**WRITTEN TASK:** Starting at the line that contains "(364, 248) = (269, 211): none", reproduce every line through the end of the entries below, with no pictures in the copy.

(Object position data)
========================

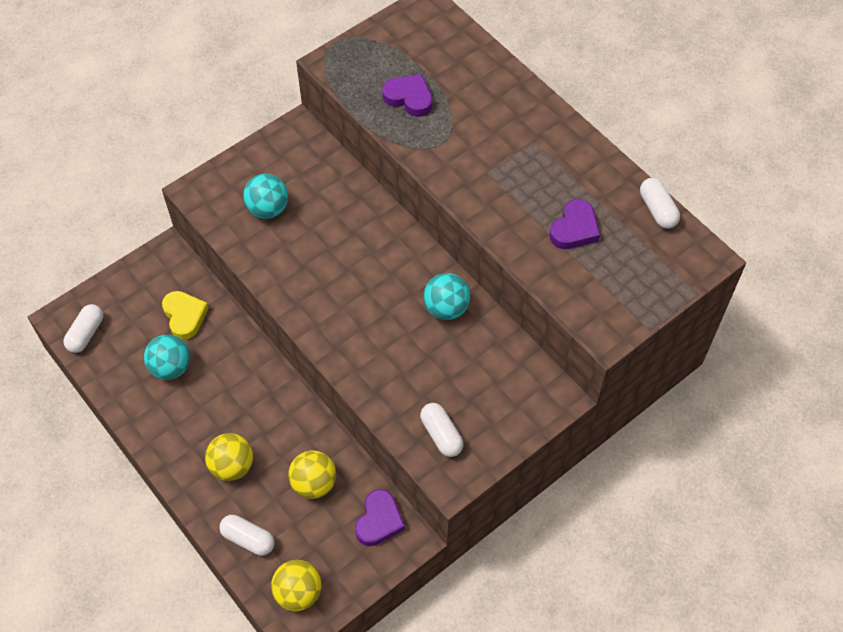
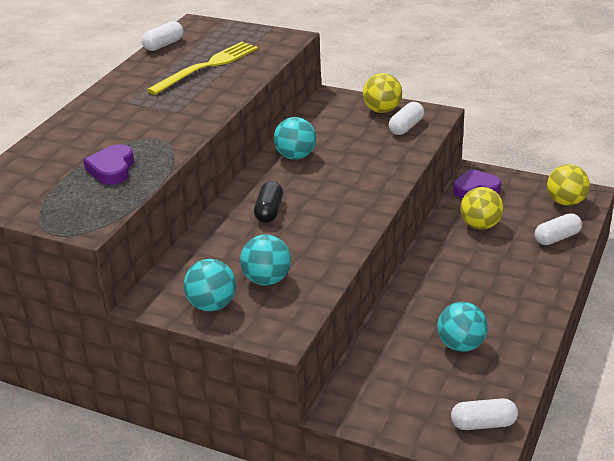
camera: 115 degrees left, 25 degrees down
(184, 316) = (400, 361): yellow heart -> none
(232, 466) = (511, 269): yellow ball -> yellow ball (382, 110)
(248, 539) = (557, 238): white capsule -> white capsule turned 60 degrees clockwise
(263, 164) = (212, 305): none -> turquoise ball
(364, 248) = (269, 211): none -> black capsule
(574, 229) = (207, 67): purple heart -> yellow fork

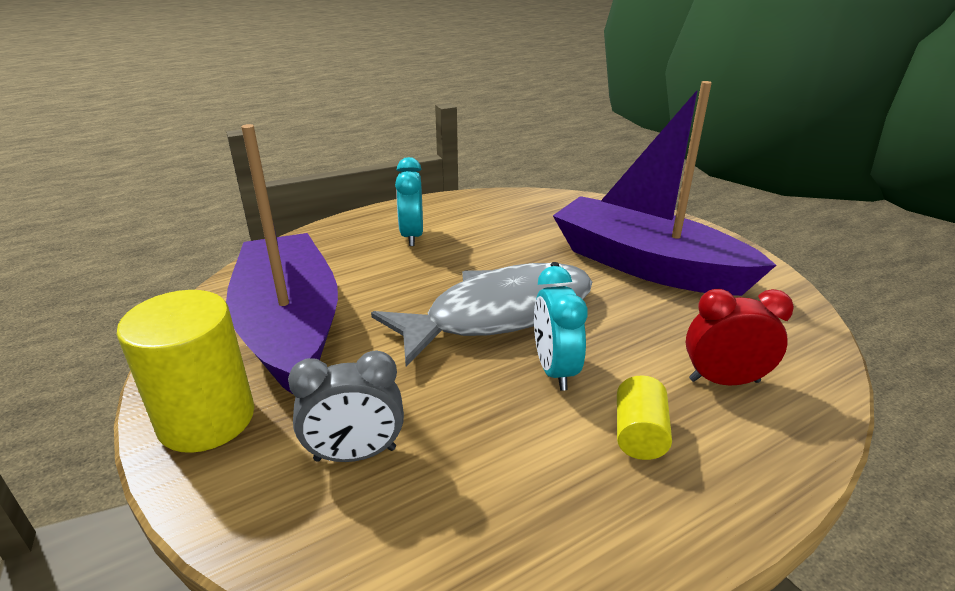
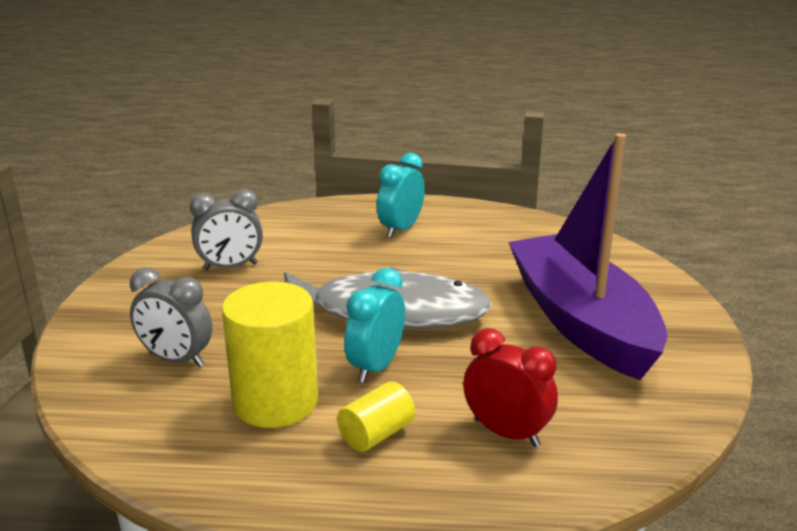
camera: 35 degrees right, 5 degrees down
(206, 419) = (121, 304): yellow cylinder -> yellow cylinder (275, 402)
(290, 328) = (230, 267): purple boat -> grey clock

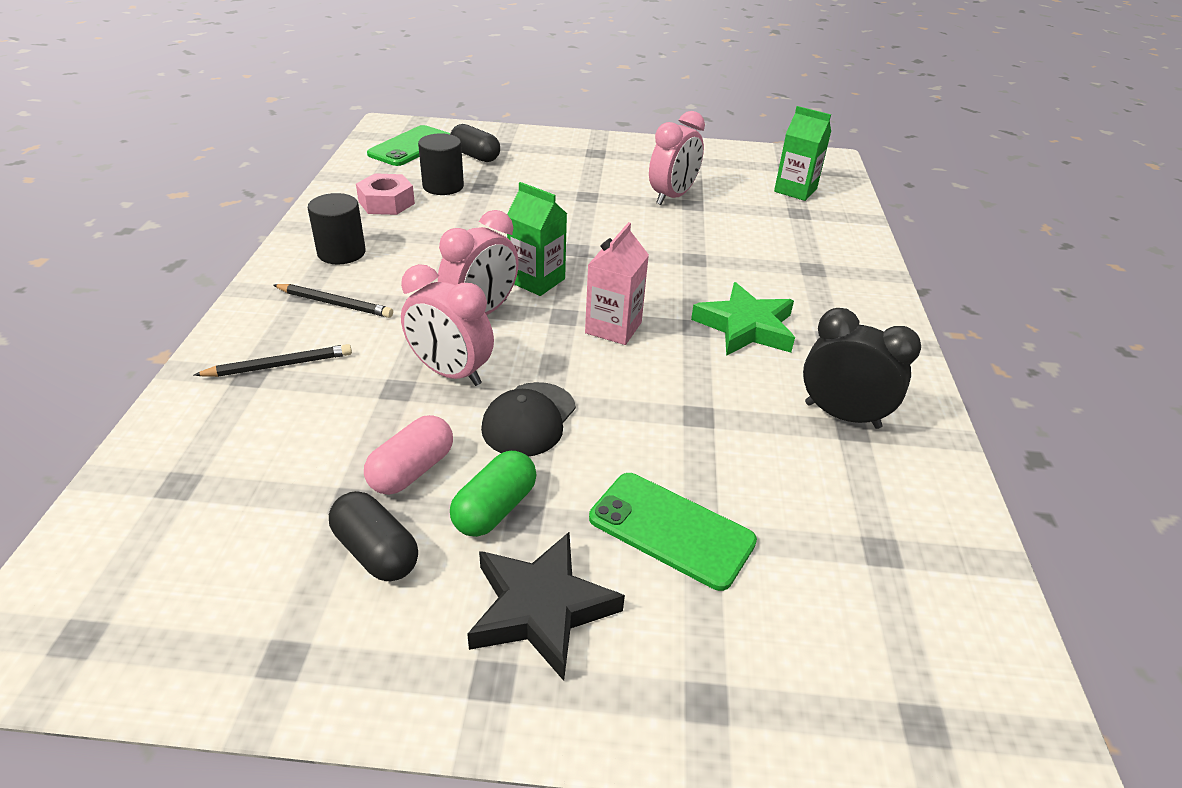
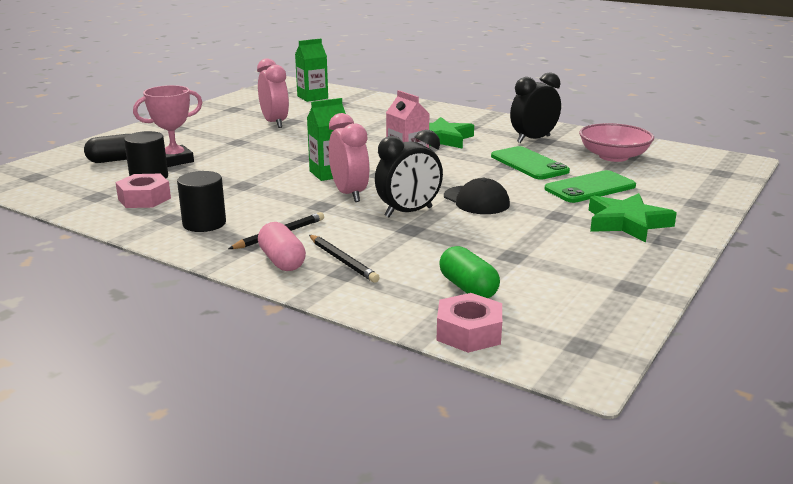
camera: 60 degrees left, 15 degrees down
(107, 516) = (469, 332): none -> pink nut
(280, 365) = (342, 261): black pencil -> black pencil turned 135 degrees clockwise
(376, 552) = (561, 254): black capsule -> none
(410, 146) = (54, 177): green phone -> green phone (529, 164)
(412, 470) = (497, 236): pink capsule -> pink capsule (282, 261)
(450, 373) = (408, 212): pink clock -> black clock
(495, 509) = (547, 221): green capsule -> green capsule (468, 288)
(499, 183) = (175, 160): none -> pink trophy
(541, 608) = (626, 223): black star -> green star
(854, 531) = (613, 156): none -> pink bowl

========================

**OUTPUT FOR THIS EXERCISE:**
(364, 248) = (269, 211): none -> black capsule
(574, 229) = (207, 67): purple heart -> yellow fork

camera: 35 degrees right, 5 degrees down
(206, 419) = (121, 304): yellow cylinder -> yellow cylinder (275, 402)
(290, 328) = (230, 267): purple boat -> grey clock

camera: 60 degrees left, 15 degrees down
(107, 516) = (469, 332): none -> pink nut
(280, 365) = (342, 261): black pencil -> black pencil turned 135 degrees clockwise
(376, 552) = (561, 254): black capsule -> none
(410, 146) = (54, 177): green phone -> green phone (529, 164)
(412, 470) = (497, 236): pink capsule -> pink capsule (282, 261)
(450, 373) = (408, 212): pink clock -> black clock
(495, 509) = (547, 221): green capsule -> green capsule (468, 288)
(499, 183) = (175, 160): none -> pink trophy
(541, 608) = (626, 223): black star -> green star
(854, 531) = (613, 156): none -> pink bowl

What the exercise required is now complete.